Print the data exactly as it appears, keeping every word.

----- Data extracts -----

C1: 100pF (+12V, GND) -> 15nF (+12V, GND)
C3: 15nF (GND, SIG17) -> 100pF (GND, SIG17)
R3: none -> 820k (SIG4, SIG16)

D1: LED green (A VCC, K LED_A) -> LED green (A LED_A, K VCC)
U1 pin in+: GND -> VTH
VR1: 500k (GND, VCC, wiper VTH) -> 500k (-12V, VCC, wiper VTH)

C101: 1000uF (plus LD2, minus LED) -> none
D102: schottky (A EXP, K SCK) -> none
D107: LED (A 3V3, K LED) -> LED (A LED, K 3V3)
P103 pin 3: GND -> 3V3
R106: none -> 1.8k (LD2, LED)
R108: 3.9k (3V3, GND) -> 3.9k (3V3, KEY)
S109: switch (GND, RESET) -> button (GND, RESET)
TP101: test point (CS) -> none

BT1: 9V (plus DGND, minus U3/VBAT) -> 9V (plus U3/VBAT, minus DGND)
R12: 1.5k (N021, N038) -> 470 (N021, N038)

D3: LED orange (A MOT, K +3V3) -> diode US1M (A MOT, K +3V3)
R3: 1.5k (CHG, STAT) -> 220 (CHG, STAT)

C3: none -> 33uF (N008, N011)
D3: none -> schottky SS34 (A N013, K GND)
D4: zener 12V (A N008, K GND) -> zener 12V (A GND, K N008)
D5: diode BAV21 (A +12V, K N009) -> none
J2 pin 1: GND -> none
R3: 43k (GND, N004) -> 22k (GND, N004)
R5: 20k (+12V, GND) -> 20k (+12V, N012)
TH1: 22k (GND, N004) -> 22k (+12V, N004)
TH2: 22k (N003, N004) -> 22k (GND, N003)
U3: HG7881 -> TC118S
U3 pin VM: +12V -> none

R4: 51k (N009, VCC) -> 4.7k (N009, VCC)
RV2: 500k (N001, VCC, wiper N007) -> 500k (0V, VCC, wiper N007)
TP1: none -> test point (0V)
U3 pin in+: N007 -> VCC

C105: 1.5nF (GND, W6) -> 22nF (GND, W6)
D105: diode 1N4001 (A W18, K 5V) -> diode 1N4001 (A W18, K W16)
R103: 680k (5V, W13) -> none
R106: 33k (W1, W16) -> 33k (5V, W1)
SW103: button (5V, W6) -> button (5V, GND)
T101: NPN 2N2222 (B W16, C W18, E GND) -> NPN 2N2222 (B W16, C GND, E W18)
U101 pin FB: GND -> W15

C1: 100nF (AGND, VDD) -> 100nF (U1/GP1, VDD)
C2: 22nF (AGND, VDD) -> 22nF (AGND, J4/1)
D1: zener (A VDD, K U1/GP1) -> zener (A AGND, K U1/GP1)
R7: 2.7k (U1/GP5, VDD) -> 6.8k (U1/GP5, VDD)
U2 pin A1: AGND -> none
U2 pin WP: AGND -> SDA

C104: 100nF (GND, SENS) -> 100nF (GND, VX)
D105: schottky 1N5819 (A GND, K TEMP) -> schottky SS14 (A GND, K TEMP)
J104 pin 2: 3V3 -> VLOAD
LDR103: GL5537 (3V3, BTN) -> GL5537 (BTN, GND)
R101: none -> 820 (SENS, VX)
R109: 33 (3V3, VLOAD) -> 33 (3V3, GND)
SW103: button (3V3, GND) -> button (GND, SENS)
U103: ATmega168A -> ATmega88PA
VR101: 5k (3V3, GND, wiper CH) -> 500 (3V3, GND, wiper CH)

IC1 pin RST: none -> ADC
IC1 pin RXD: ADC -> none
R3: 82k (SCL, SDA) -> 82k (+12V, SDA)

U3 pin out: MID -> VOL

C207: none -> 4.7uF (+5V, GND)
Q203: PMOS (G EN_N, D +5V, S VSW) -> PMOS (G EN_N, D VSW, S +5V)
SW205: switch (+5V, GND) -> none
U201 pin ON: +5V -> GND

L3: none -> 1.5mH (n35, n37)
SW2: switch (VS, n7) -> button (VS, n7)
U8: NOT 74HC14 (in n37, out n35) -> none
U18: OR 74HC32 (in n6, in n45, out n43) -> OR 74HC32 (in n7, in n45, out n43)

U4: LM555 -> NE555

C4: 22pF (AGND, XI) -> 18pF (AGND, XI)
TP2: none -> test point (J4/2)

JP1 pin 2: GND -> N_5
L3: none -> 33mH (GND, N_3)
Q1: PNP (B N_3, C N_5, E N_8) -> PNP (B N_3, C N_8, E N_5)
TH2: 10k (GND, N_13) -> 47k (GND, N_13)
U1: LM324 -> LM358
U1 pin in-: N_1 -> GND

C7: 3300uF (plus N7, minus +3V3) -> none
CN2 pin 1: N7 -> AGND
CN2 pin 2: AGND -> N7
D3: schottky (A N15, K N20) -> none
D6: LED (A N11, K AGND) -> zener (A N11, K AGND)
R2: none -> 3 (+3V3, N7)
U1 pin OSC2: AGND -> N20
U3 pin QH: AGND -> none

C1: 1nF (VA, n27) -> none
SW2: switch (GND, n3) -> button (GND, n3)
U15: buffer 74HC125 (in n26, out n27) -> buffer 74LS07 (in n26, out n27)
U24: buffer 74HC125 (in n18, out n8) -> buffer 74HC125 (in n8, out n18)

-----

Answer to the problem:
C1: 100pF (+12V, GND) -> 15nF (+12V, GND)
C3: 15nF (GND, SIG17) -> 100pF (GND, SIG17)
R3: none -> 820k (SIG4, SIG16)

D1: LED green (A VCC, K LED_A) -> LED green (A LED_A, K VCC)
U1 pin in+: GND -> VTH
VR1: 500k (GND, VCC, wiper VTH) -> 500k (-12V, VCC, wiper VTH)

C101: 1000uF (plus LD2, minus LED) -> none
D102: schottky (A EXP, K SCK) -> none
D107: LED (A 3V3, K LED) -> LED (A LED, K 3V3)
P103 pin 3: GND -> 3V3
R106: none -> 1.8k (LD2, LED)
R108: 3.9k (3V3, GND) -> 3.9k (3V3, KEY)
S109: switch (GND, RESET) -> button (GND, RESET)
TP101: test point (CS) -> none

BT1: 9V (plus DGND, minus U3/VBAT) -> 9V (plus U3/VBAT, minus DGND)
R12: 1.5k (N021, N038) -> 470 (N021, N038)

D3: LED orange (A MOT, K +3V3) -> diode US1M (A MOT, K +3V3)
R3: 1.5k (CHG, STAT) -> 220 (CHG, STAT)

C3: none -> 33uF (N008, N011)
D3: none -> schottky SS34 (A N013, K GND)
D4: zener 12V (A N008, K GND) -> zener 12V (A GND, K N008)
D5: diode BAV21 (A +12V, K N009) -> none
J2 pin 1: GND -> none
R3: 43k (GND, N004) -> 22k (GND, N004)
R5: 20k (+12V, GND) -> 20k (+12V, N012)
TH1: 22k (GND, N004) -> 22k (+12V, N004)
TH2: 22k (N003, N004) -> 22k (GND, N003)
U3: HG7881 -> TC118S
U3 pin VM: +12V -> none

R4: 51k (N009, VCC) -> 4.7k (N009, VCC)
RV2: 500k (N001, VCC, wiper N007) -> 500k (0V, VCC, wiper N007)
TP1: none -> test point (0V)
U3 pin in+: N007 -> VCC

C105: 1.5nF (GND, W6) -> 22nF (GND, W6)
D105: diode 1N4001 (A W18, K 5V) -> diode 1N4001 (A W18, K W16)
R103: 680k (5V, W13) -> none
R106: 33k (W1, W16) -> 33k (5V, W1)
SW103: button (5V, W6) -> button (5V, GND)
T101: NPN 2N2222 (B W16, C W18, E GND) -> NPN 2N2222 (B W16, C GND, E W18)
U101 pin FB: GND -> W15

C1: 100nF (AGND, VDD) -> 100nF (U1/GP1, VDD)
C2: 22nF (AGND, VDD) -> 22nF (AGND, J4/1)
D1: zener (A VDD, K U1/GP1) -> zener (A AGND, K U1/GP1)
R7: 2.7k (U1/GP5, VDD) -> 6.8k (U1/GP5, VDD)
U2 pin A1: AGND -> none
U2 pin WP: AGND -> SDA

C104: 100nF (GND, SENS) -> 100nF (GND, VX)
D105: schottky 1N5819 (A GND, K TEMP) -> schottky SS14 (A GND, K TEMP)
J104 pin 2: 3V3 -> VLOAD
LDR103: GL5537 (3V3, BTN) -> GL5537 (BTN, GND)
R101: none -> 820 (SENS, VX)
R109: 33 (3V3, VLOAD) -> 33 (3V3, GND)
SW103: button (3V3, GND) -> button (GND, SENS)
U103: ATmega168A -> ATmega88PA
VR101: 5k (3V3, GND, wiper CH) -> 500 (3V3, GND, wiper CH)

IC1 pin RST: none -> ADC
IC1 pin RXD: ADC -> none
R3: 82k (SCL, SDA) -> 82k (+12V, SDA)

U3 pin out: MID -> VOL

C207: none -> 4.7uF (+5V, GND)
Q203: PMOS (G EN_N, D +5V, S VSW) -> PMOS (G EN_N, D VSW, S +5V)
SW205: switch (+5V, GND) -> none
U201 pin ON: +5V -> GND

L3: none -> 1.5mH (n35, n37)
SW2: switch (VS, n7) -> button (VS, n7)
U8: NOT 74HC14 (in n37, out n35) -> none
U18: OR 74HC32 (in n6, in n45, out n43) -> OR 74HC32 (in n7, in n45, out n43)

U4: LM555 -> NE555

C4: 22pF (AGND, XI) -> 18pF (AGND, XI)
TP2: none -> test point (J4/2)

JP1 pin 2: GND -> N_5
L3: none -> 33mH (GND, N_3)
Q1: PNP (B N_3, C N_5, E N_8) -> PNP (B N_3, C N_8, E N_5)
TH2: 10k (GND, N_13) -> 47k (GND, N_13)
U1: LM324 -> LM358
U1 pin in-: N_1 -> GND

C7: 3300uF (plus N7, minus +3V3) -> none
CN2 pin 1: N7 -> AGND
CN2 pin 2: AGND -> N7
D3: schottky (A N15, K N20) -> none
D6: LED (A N11, K AGND) -> zener (A N11, K AGND)
R2: none -> 3 (+3V3, N7)
U1 pin OSC2: AGND -> N20
U3 pin QH: AGND -> none

C1: 1nF (VA, n27) -> none
SW2: switch (GND, n3) -> button (GND, n3)
U15: buffer 74HC125 (in n26, out n27) -> buffer 74LS07 (in n26, out n27)
U24: buffer 74HC125 (in n18, out n8) -> buffer 74HC125 (in n8, out n18)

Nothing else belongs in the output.